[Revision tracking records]
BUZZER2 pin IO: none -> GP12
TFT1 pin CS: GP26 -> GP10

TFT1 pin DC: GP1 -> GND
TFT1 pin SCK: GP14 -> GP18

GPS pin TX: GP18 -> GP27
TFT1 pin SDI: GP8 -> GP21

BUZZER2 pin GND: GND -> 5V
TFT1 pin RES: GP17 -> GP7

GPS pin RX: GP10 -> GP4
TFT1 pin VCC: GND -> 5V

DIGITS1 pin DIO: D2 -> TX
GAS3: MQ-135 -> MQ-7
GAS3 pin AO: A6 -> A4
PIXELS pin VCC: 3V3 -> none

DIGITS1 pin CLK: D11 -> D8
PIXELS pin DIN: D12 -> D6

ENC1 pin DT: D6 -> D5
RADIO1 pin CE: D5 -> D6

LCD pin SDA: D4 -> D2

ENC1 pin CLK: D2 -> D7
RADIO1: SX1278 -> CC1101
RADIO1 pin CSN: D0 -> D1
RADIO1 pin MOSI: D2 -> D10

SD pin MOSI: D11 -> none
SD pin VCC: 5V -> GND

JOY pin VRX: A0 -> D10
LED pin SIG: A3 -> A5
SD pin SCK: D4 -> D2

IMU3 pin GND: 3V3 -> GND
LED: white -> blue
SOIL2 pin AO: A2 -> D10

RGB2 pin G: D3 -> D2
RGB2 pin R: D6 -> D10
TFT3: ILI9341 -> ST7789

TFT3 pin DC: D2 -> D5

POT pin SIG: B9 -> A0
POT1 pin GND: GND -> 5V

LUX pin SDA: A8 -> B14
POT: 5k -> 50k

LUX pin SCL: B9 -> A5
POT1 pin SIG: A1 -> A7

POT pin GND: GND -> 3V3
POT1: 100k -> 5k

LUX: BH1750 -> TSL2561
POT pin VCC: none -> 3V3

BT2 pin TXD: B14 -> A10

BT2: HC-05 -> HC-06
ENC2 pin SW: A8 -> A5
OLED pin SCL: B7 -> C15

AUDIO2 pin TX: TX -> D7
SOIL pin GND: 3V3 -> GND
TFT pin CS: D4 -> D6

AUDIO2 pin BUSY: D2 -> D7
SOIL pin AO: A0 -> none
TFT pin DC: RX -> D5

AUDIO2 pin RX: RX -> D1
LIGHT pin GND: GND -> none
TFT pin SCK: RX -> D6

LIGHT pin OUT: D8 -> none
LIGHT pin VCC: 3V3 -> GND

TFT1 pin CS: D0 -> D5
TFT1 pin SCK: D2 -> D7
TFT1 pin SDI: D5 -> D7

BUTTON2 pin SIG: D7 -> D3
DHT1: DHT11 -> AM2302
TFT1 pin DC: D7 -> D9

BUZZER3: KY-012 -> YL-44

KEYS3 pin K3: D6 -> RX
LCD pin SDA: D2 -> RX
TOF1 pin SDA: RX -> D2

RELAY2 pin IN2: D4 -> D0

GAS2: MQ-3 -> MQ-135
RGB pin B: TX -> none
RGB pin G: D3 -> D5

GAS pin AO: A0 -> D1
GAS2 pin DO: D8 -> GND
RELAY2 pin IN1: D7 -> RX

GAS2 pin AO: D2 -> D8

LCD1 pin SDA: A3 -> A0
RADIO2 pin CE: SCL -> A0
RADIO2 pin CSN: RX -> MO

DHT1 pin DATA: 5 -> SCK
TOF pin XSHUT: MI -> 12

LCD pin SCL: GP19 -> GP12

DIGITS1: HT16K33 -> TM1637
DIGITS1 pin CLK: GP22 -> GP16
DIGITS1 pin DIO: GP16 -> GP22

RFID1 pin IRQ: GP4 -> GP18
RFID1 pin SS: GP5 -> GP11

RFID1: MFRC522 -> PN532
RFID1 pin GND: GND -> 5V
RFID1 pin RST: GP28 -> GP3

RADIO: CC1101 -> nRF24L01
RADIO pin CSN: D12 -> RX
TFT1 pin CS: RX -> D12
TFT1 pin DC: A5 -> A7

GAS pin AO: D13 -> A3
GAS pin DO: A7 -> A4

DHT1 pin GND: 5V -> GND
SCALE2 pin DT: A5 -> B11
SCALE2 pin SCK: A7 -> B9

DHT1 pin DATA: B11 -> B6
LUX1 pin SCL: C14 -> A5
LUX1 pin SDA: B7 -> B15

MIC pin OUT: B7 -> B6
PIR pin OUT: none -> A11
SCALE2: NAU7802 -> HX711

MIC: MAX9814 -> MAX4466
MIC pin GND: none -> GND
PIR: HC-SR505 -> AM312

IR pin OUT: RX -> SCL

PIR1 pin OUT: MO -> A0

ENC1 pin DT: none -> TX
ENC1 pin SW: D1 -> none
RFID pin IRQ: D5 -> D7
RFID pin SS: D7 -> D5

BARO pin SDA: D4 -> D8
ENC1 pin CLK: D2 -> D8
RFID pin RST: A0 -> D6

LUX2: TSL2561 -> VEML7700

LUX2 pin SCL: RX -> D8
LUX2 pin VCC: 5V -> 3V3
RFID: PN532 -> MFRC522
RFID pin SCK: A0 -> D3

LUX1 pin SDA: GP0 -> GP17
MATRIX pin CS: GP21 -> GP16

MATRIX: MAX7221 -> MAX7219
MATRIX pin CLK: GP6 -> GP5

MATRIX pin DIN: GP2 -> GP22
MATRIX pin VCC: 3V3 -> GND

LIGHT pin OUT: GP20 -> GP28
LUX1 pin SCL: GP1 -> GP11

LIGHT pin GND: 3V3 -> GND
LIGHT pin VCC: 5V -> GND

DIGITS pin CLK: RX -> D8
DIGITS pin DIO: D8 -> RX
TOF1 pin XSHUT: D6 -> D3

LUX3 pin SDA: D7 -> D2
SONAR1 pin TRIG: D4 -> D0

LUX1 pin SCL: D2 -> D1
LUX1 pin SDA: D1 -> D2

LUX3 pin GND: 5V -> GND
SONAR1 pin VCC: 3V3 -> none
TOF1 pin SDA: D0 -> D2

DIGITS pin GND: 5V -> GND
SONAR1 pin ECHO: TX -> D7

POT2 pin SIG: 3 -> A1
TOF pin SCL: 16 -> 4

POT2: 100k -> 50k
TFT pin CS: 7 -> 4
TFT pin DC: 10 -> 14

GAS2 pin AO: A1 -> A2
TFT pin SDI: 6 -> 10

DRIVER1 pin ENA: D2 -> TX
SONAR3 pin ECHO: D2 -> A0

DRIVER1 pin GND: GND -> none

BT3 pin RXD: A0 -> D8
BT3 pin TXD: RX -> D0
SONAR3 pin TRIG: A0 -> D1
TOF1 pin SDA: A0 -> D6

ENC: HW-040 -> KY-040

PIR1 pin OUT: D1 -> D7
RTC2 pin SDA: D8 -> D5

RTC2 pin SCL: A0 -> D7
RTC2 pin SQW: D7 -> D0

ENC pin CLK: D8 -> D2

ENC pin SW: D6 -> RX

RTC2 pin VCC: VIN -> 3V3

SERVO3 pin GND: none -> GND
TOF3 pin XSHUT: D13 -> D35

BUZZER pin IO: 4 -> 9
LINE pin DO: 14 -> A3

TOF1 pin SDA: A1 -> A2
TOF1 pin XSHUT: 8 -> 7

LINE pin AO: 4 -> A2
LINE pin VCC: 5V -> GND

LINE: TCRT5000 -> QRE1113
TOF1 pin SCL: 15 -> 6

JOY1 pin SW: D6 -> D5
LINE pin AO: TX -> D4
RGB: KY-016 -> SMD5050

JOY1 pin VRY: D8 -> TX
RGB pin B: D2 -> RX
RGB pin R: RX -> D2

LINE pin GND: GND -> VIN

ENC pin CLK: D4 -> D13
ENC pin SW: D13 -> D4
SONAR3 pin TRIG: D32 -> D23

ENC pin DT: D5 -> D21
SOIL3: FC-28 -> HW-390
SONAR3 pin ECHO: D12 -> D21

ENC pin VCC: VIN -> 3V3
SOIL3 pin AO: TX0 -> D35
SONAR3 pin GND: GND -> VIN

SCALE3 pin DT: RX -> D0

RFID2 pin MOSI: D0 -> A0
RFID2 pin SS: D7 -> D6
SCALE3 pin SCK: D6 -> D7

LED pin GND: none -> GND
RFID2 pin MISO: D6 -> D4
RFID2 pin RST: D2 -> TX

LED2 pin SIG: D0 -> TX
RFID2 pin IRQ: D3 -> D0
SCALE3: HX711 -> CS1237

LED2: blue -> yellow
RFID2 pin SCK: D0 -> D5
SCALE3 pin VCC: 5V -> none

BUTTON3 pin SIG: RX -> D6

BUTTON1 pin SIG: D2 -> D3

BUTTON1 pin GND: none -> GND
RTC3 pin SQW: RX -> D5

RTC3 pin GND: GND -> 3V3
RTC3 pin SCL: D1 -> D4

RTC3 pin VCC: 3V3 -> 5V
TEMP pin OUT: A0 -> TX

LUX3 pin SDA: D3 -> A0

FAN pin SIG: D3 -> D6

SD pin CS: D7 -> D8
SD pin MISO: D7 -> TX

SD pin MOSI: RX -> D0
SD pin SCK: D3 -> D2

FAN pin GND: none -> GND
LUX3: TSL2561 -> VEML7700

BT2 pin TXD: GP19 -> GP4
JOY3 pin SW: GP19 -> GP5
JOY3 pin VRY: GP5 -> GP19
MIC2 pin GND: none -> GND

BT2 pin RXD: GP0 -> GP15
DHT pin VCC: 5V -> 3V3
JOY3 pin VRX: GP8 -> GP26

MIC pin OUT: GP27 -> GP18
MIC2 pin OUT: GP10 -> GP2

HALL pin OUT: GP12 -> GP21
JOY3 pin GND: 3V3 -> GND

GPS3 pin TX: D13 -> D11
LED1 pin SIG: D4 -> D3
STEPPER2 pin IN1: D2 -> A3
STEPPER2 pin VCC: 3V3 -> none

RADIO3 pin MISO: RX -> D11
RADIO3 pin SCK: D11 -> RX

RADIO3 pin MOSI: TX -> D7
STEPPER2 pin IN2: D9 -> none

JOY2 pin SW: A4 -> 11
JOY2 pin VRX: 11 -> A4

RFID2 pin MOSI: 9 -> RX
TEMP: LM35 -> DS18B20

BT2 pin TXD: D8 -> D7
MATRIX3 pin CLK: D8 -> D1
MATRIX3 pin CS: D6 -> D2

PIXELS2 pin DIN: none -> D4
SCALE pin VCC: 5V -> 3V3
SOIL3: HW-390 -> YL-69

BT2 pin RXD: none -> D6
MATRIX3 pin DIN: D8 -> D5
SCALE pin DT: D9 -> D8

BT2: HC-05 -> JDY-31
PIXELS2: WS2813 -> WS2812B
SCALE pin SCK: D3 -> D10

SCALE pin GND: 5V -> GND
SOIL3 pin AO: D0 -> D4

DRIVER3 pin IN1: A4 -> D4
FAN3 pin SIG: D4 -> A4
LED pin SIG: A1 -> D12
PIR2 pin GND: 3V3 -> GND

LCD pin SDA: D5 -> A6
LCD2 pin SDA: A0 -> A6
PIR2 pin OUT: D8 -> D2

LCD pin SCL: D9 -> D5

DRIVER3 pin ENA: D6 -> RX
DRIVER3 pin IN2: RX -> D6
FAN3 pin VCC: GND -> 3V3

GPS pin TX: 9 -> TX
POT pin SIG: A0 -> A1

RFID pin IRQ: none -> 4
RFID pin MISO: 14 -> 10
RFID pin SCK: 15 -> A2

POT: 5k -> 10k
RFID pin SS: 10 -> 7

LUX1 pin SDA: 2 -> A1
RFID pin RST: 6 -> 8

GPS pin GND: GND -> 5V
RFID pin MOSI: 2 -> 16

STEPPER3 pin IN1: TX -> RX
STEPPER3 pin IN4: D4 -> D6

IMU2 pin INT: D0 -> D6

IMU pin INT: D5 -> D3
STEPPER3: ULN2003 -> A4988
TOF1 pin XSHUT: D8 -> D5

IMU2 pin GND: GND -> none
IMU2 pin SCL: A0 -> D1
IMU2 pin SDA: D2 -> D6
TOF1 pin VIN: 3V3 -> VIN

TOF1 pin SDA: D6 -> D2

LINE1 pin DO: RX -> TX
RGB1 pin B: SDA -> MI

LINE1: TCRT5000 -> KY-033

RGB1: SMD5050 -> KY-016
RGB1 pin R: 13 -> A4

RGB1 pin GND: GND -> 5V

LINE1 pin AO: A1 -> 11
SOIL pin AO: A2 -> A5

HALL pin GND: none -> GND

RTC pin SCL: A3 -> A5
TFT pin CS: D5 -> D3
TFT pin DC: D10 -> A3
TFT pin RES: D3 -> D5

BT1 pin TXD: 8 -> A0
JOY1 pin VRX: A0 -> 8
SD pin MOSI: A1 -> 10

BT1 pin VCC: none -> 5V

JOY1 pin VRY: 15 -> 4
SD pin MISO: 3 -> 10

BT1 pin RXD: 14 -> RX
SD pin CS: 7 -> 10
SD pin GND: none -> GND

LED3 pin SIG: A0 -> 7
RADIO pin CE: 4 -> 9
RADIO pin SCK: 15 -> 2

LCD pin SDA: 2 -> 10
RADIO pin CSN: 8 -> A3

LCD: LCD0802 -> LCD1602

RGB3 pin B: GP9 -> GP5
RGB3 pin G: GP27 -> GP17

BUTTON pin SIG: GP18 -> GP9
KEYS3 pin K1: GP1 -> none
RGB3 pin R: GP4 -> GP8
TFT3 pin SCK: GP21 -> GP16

Assigned task:
Using the entries shown above, reproduce verbatim the lines from the line bearing "RADIO1 pin CSN: D0 -> D1" to the line bearing "TFT pin SCK: RX -> D6", inclusive.

Solution for this task:
RADIO1 pin CSN: D0 -> D1
RADIO1 pin MOSI: D2 -> D10

SD pin MOSI: D11 -> none
SD pin VCC: 5V -> GND

JOY pin VRX: A0 -> D10
LED pin SIG: A3 -> A5
SD pin SCK: D4 -> D2

IMU3 pin GND: 3V3 -> GND
LED: white -> blue
SOIL2 pin AO: A2 -> D10

RGB2 pin G: D3 -> D2
RGB2 pin R: D6 -> D10
TFT3: ILI9341 -> ST7789

TFT3 pin DC: D2 -> D5

POT pin SIG: B9 -> A0
POT1 pin GND: GND -> 5V

LUX pin SDA: A8 -> B14
POT: 5k -> 50k

LUX pin SCL: B9 -> A5
POT1 pin SIG: A1 -> A7

POT pin GND: GND -> 3V3
POT1: 100k -> 5k

LUX: BH1750 -> TSL2561
POT pin VCC: none -> 3V3

BT2 pin TXD: B14 -> A10

BT2: HC-05 -> HC-06
ENC2 pin SW: A8 -> A5
OLED pin SCL: B7 -> C15

AUDIO2 pin TX: TX -> D7
SOIL pin GND: 3V3 -> GND
TFT pin CS: D4 -> D6

AUDIO2 pin BUSY: D2 -> D7
SOIL pin AO: A0 -> none
TFT pin DC: RX -> D5

AUDIO2 pin RX: RX -> D1
LIGHT pin GND: GND -> none
TFT pin SCK: RX -> D6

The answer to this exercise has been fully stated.